STATED TASK
Format every line of all the records below as a numbered list, skipping blank lines. Leave the pictures out.

□ □ □ □ □

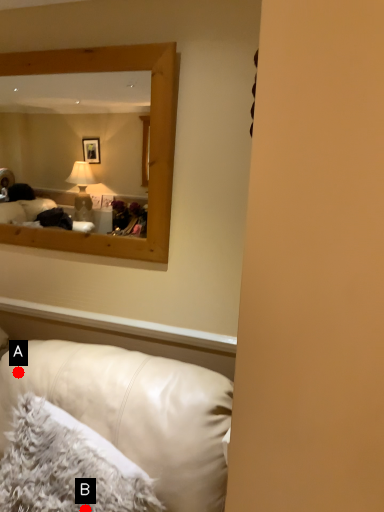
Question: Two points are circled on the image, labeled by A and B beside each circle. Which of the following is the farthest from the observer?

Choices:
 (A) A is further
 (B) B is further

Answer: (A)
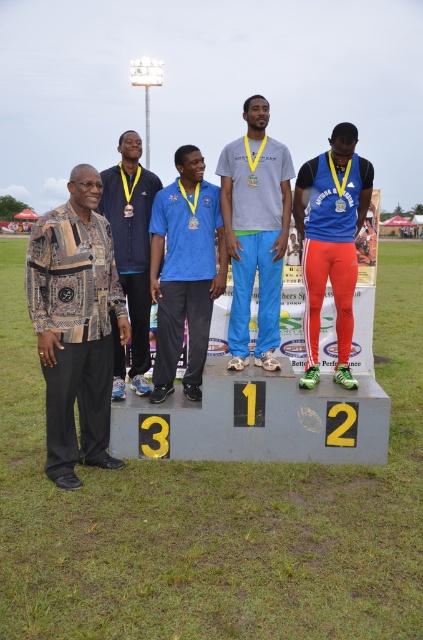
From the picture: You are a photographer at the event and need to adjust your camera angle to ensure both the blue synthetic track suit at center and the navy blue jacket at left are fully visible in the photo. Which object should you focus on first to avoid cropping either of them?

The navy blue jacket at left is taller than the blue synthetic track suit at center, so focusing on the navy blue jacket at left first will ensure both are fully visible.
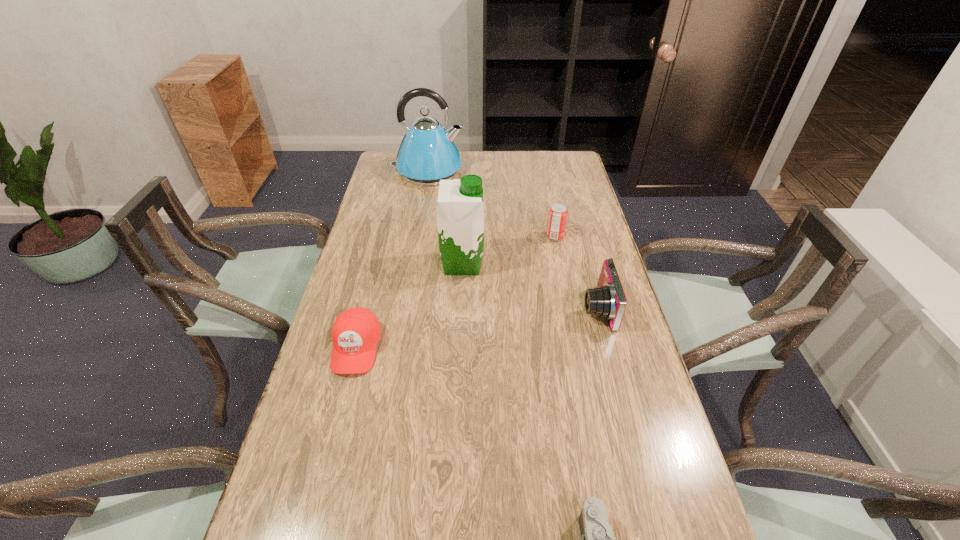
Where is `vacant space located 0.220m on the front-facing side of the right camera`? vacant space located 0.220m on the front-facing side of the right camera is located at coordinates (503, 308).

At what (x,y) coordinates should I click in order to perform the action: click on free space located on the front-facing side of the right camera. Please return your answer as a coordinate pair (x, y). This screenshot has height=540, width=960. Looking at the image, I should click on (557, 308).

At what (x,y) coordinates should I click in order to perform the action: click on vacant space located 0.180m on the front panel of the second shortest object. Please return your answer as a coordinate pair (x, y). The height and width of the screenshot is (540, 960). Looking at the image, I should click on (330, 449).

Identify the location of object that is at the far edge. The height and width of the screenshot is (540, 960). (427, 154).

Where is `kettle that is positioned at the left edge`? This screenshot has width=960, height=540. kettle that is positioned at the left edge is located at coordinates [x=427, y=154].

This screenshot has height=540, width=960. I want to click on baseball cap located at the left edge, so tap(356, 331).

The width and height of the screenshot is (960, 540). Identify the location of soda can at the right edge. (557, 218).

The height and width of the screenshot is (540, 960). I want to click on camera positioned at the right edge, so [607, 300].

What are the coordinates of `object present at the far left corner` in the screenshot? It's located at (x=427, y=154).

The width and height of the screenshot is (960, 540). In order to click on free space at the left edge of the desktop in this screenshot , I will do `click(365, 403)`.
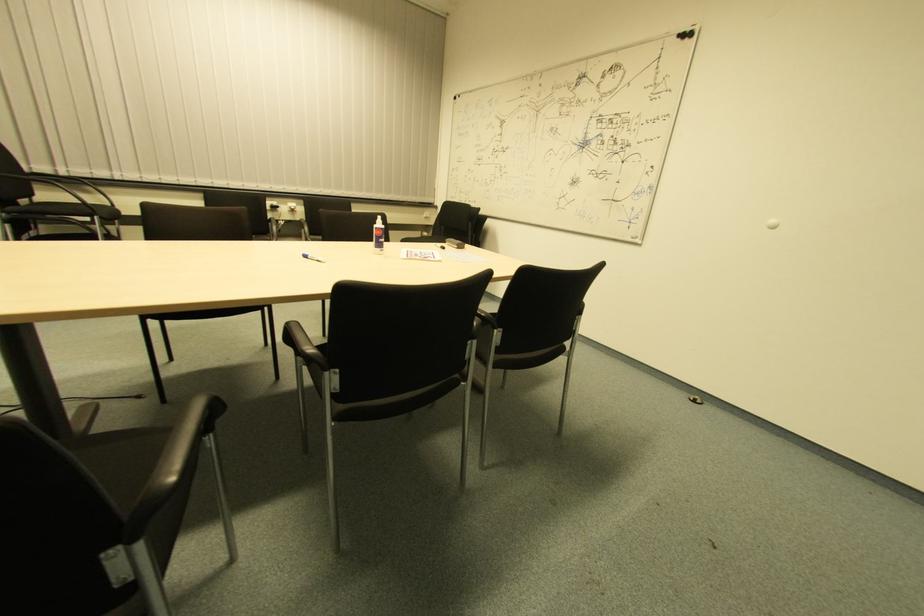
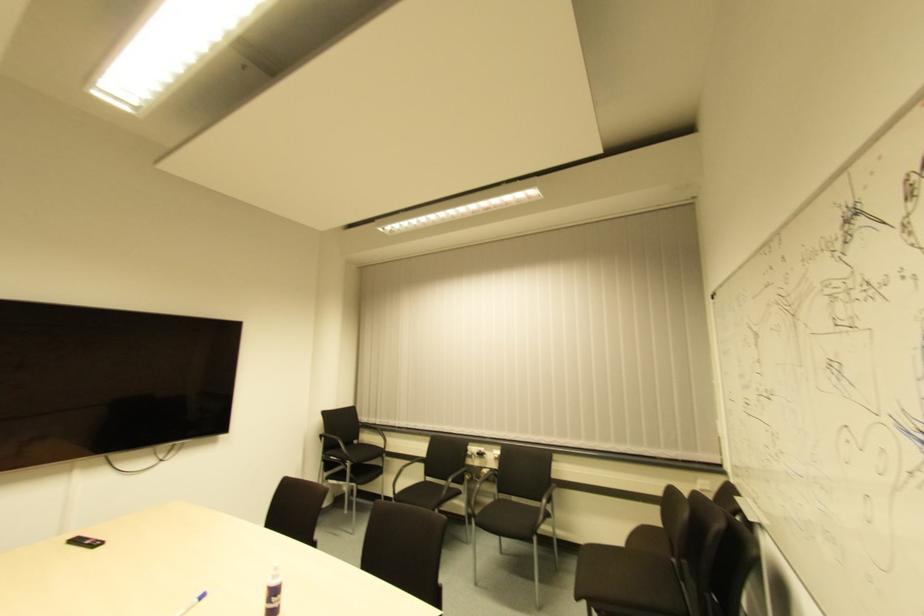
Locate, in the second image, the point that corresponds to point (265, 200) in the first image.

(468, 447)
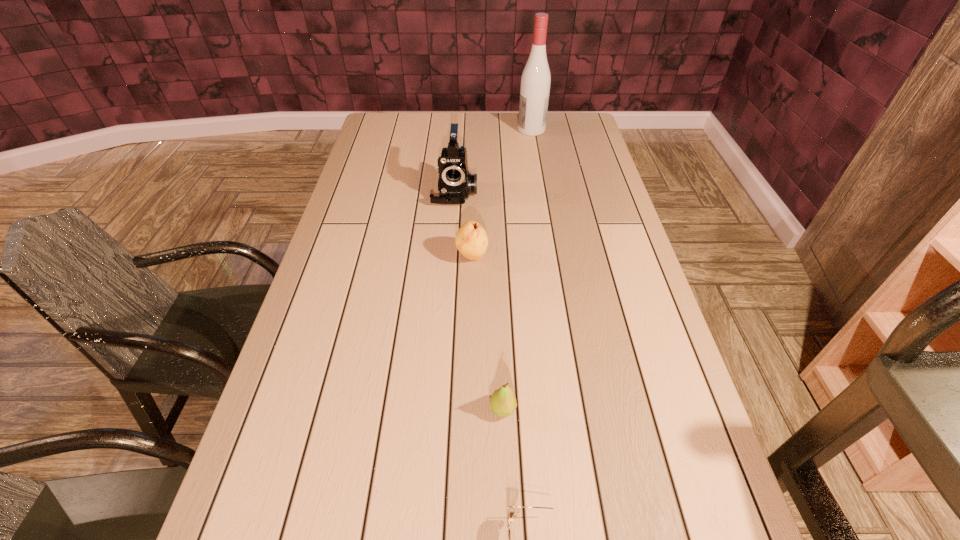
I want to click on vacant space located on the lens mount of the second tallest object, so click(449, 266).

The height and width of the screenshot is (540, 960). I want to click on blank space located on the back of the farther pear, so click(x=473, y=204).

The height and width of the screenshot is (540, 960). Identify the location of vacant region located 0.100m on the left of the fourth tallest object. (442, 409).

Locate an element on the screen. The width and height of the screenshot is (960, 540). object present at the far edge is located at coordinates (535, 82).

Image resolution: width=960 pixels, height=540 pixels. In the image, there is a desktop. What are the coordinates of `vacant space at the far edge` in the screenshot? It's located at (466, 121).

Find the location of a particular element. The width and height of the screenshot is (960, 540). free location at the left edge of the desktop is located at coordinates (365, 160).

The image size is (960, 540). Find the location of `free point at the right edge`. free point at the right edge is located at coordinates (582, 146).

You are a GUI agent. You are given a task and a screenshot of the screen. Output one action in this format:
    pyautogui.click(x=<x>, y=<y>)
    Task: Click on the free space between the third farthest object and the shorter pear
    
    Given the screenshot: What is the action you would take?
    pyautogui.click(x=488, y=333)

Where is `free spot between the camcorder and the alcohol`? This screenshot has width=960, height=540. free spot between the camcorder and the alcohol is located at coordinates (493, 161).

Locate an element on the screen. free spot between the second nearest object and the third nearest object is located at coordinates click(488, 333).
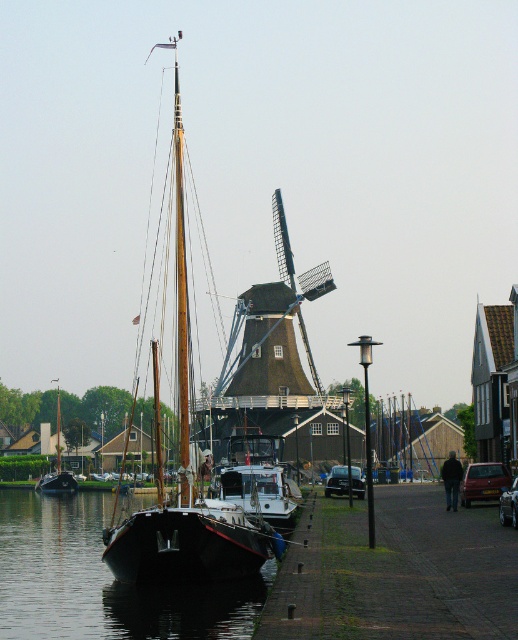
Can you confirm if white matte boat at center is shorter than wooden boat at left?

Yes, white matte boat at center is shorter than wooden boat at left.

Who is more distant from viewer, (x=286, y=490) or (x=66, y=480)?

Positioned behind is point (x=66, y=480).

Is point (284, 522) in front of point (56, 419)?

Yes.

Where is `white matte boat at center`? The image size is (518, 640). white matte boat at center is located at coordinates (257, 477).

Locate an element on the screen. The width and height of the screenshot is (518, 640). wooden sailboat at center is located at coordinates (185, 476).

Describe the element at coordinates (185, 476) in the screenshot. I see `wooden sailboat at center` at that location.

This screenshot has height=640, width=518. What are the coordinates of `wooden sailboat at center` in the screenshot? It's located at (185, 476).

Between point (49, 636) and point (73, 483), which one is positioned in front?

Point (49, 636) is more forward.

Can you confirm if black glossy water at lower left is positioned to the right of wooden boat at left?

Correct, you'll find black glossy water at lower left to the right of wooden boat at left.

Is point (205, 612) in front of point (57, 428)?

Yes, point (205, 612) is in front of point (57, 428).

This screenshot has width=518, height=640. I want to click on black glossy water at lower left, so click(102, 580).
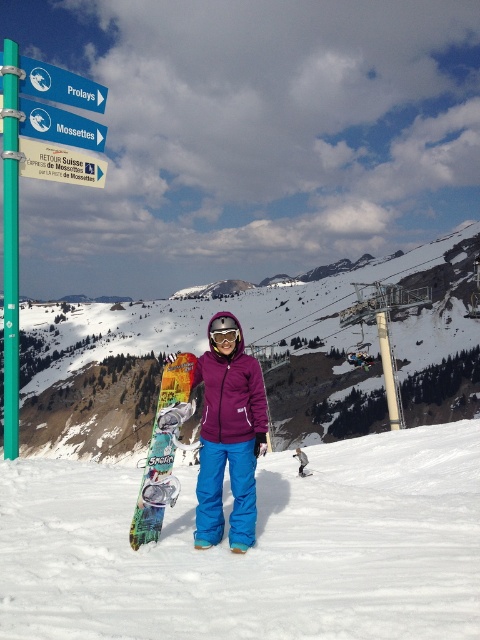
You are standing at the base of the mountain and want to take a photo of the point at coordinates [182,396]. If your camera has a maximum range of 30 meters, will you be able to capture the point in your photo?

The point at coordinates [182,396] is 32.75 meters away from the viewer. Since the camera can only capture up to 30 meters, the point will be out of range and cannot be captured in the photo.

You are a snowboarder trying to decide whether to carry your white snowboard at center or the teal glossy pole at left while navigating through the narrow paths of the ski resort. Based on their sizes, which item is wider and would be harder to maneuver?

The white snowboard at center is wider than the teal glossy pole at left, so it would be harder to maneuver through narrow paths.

□ □ □ □ □

TASK RESULT
1. Question: Two points are circled on the image, labeled by A and B beside each circle. Which of the following is the farthest from the observer?
2. Choices:
3.  (A) A is further
4.  (B) B is further
5. Answer: (A)
6. From the picture: You are a photographer at the event and need to adjust your camera angle to ensure both the blue synthetic track suit at center and the navy blue jacket at left are fully visible in the photo. Which object should you focus on first to avoid cropping either of them?
7. The navy blue jacket at left is taller than the blue synthetic track suit at center, so focusing on the navy blue jacket at left first will ensure both are fully visible.
8. Where is `vacant space located 0.220m on the front-facing side of the right camera`? vacant space located 0.220m on the front-facing side of the right camera is located at coordinates (503, 308).
9. At what (x,y) coordinates should I click in order to perform the action: click on free space located on the front-facing side of the right camera. Please return your answer as a coordinate pair (x, y). This screenshot has height=540, width=960. Looking at the image, I should click on (557, 308).
10. At what (x,y) coordinates should I click in order to perform the action: click on vacant space located 0.180m on the front panel of the second shortest object. Please return your answer as a coordinate pair (x, y). The height and width of the screenshot is (540, 960). Looking at the image, I should click on (330, 449).
11. Identify the location of object that is at the far edge. The height and width of the screenshot is (540, 960). (427, 154).
12. Where is `kettle that is positioned at the left edge`? This screenshot has width=960, height=540. kettle that is positioned at the left edge is located at coordinates [x=427, y=154].
13. This screenshot has height=540, width=960. I want to click on baseball cap located at the left edge, so tap(356, 331).
14. The width and height of the screenshot is (960, 540). Identify the location of soda can at the right edge. (557, 218).
15. The height and width of the screenshot is (540, 960). I want to click on camera positioned at the right edge, so [607, 300].
16. What are the coordinates of `object present at the far left corner` in the screenshot? It's located at (x=427, y=154).
17. The width and height of the screenshot is (960, 540). In order to click on free space at the left edge of the desktop in this screenshot , I will do `click(365, 403)`.
18. Locate, in the second image, the point that corresponds to point (265, 200) in the first image.
19. (468, 447)
20. I want to click on vacant space located on the lens mount of the second tallest object, so click(449, 266).
21. The height and width of the screenshot is (540, 960). I want to click on blank space located on the back of the farther pear, so click(x=473, y=204).
22. The height and width of the screenshot is (540, 960). Identify the location of vacant region located 0.100m on the left of the fourth tallest object. (442, 409).
23. Locate an element on the screen. The width and height of the screenshot is (960, 540). object present at the far edge is located at coordinates (535, 82).
24. Image resolution: width=960 pixels, height=540 pixels. In the image, there is a desktop. What are the coordinates of `vacant space at the far edge` in the screenshot? It's located at (466, 121).
25. Find the location of a particular element. The width and height of the screenshot is (960, 540). free location at the left edge of the desktop is located at coordinates (365, 160).
26. The image size is (960, 540). Find the location of `free point at the right edge`. free point at the right edge is located at coordinates (582, 146).
27. You are a GUI agent. You are given a task and a screenshot of the screen. Output one action in this format:
28.     pyautogui.click(x=<x>, y=<y>)
29.     Task: Click on the free space between the third farthest object and the shorter pear
30.     Given the screenshot: What is the action you would take?
31.     pyautogui.click(x=488, y=333)
32. Where is `free spot between the camcorder and the alcohol`? This screenshot has width=960, height=540. free spot between the camcorder and the alcohol is located at coordinates (493, 161).
33. Locate an element on the screen. free spot between the second nearest object and the third nearest object is located at coordinates click(488, 333).
34. Can you confirm if white matte boat at center is shorter than wooden boat at left?
35. Yes, white matte boat at center is shorter than wooden boat at left.
36. Who is more distant from viewer, (x=286, y=490) or (x=66, y=480)?
37. Positioned behind is point (x=66, y=480).
38. Is point (284, 522) in front of point (56, 419)?
39. Yes.
40. Where is `white matte boat at center`? The image size is (518, 640). white matte boat at center is located at coordinates (257, 477).
41. Locate an element on the screen. The width and height of the screenshot is (518, 640). wooden sailboat at center is located at coordinates (185, 476).
42. Describe the element at coordinates (185, 476) in the screenshot. I see `wooden sailboat at center` at that location.
43. This screenshot has height=640, width=518. What are the coordinates of `wooden sailboat at center` in the screenshot? It's located at (185, 476).
44. Between point (49, 636) and point (73, 483), which one is positioned in front?
45. Point (49, 636) is more forward.
46. Can you confirm if black glossy water at lower left is positioned to the right of wooden boat at left?
47. Correct, you'll find black glossy water at lower left to the right of wooden boat at left.
48. Is point (205, 612) in front of point (57, 428)?
49. Yes, point (205, 612) is in front of point (57, 428).
50. This screenshot has width=518, height=640. I want to click on black glossy water at lower left, so click(102, 580).
51. You are standing at the base of the mountain and want to take a photo of the point at coordinates [182,396]. If your camera has a maximum range of 30 meters, will you be able to capture the point in your photo?
52. The point at coordinates [182,396] is 32.75 meters away from the viewer. Since the camera can only capture up to 30 meters, the point will be out of range and cannot be captured in the photo.
53. You are a snowboarder trying to decide whether to carry your white snowboard at center or the teal glossy pole at left while navigating through the narrow paths of the ski resort. Based on their sizes, which item is wider and would be harder to maneuver?
54. The white snowboard at center is wider than the teal glossy pole at left, so it would be harder to maneuver through narrow paths.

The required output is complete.